■ **Work required**
Please repeat the records exactly. The pictures are to be left out.

■ **Dataset content**
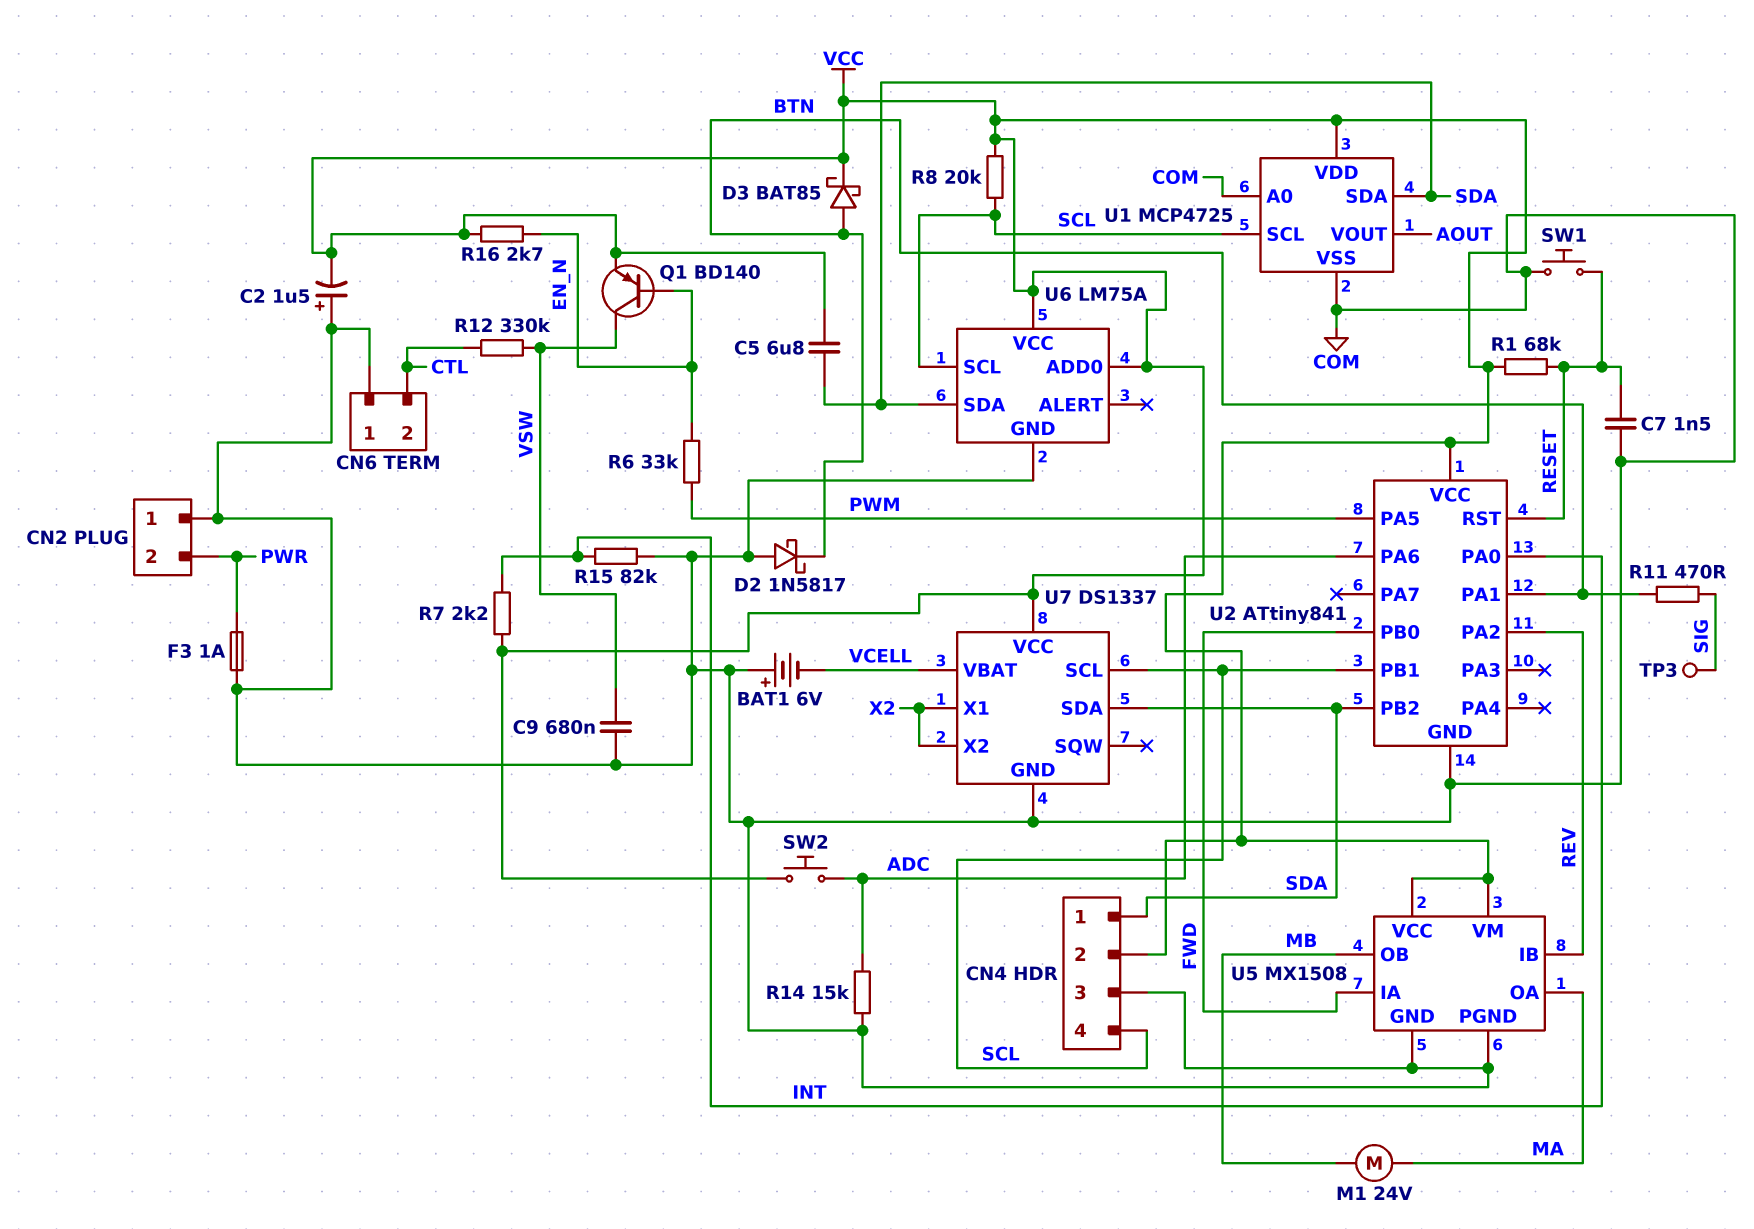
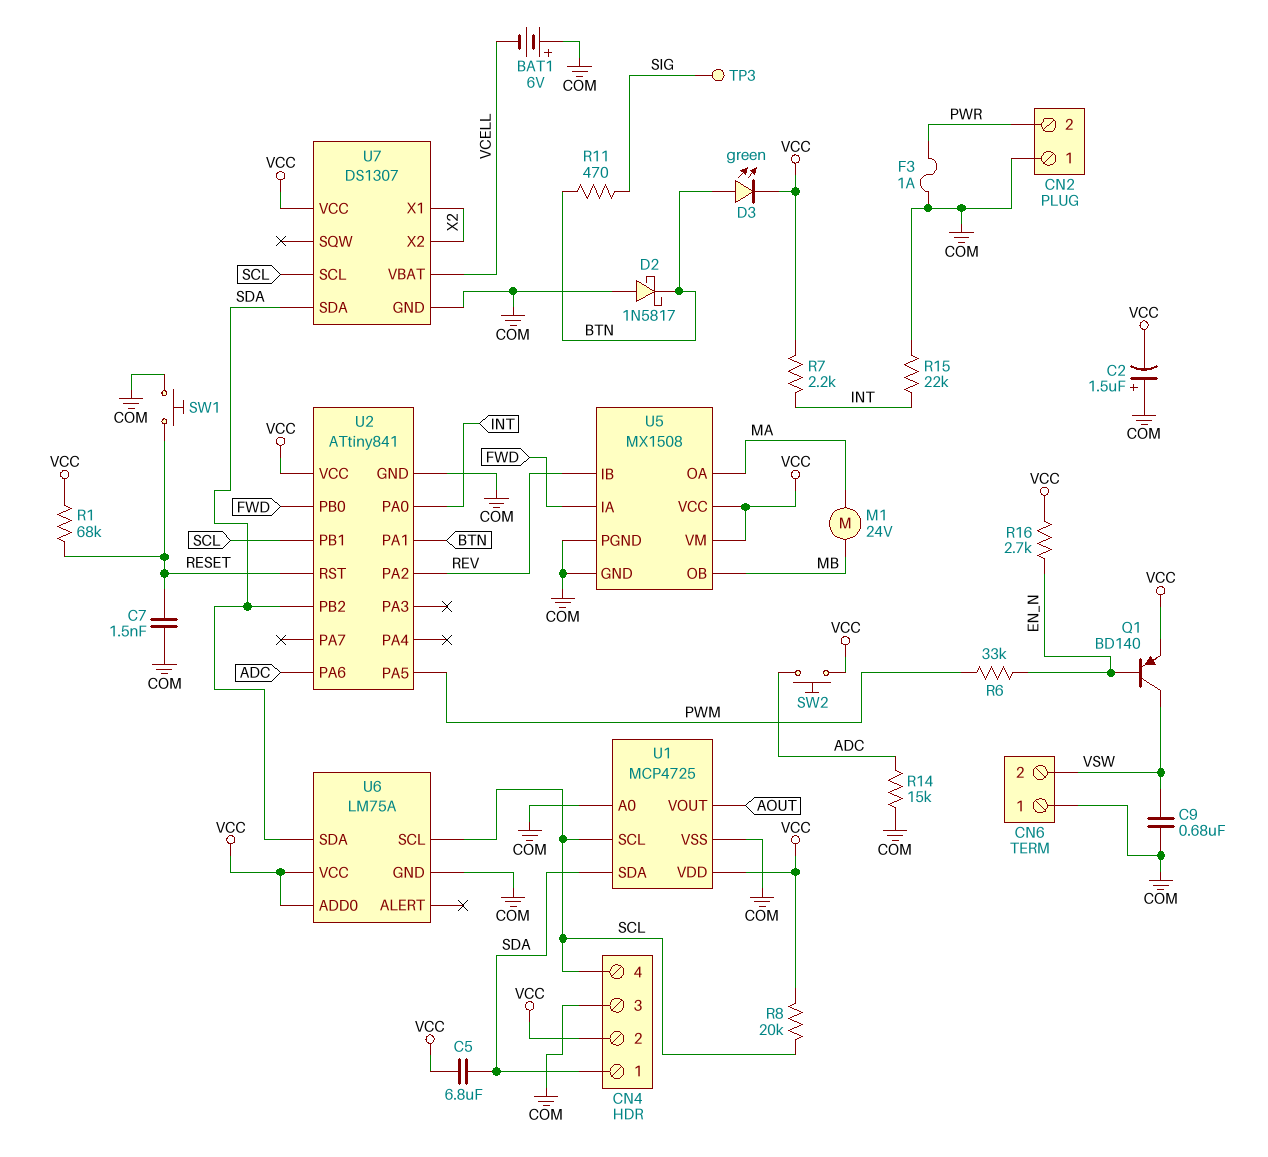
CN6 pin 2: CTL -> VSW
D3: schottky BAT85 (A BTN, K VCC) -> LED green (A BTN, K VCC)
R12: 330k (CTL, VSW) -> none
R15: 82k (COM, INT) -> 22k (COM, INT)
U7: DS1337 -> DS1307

■ **Written solution**
CN6 pin 2: CTL -> VSW
D3: schottky BAT85 (A BTN, K VCC) -> LED green (A BTN, K VCC)
R12: 330k (CTL, VSW) -> none
R15: 82k (COM, INT) -> 22k (COM, INT)
U7: DS1337 -> DS1307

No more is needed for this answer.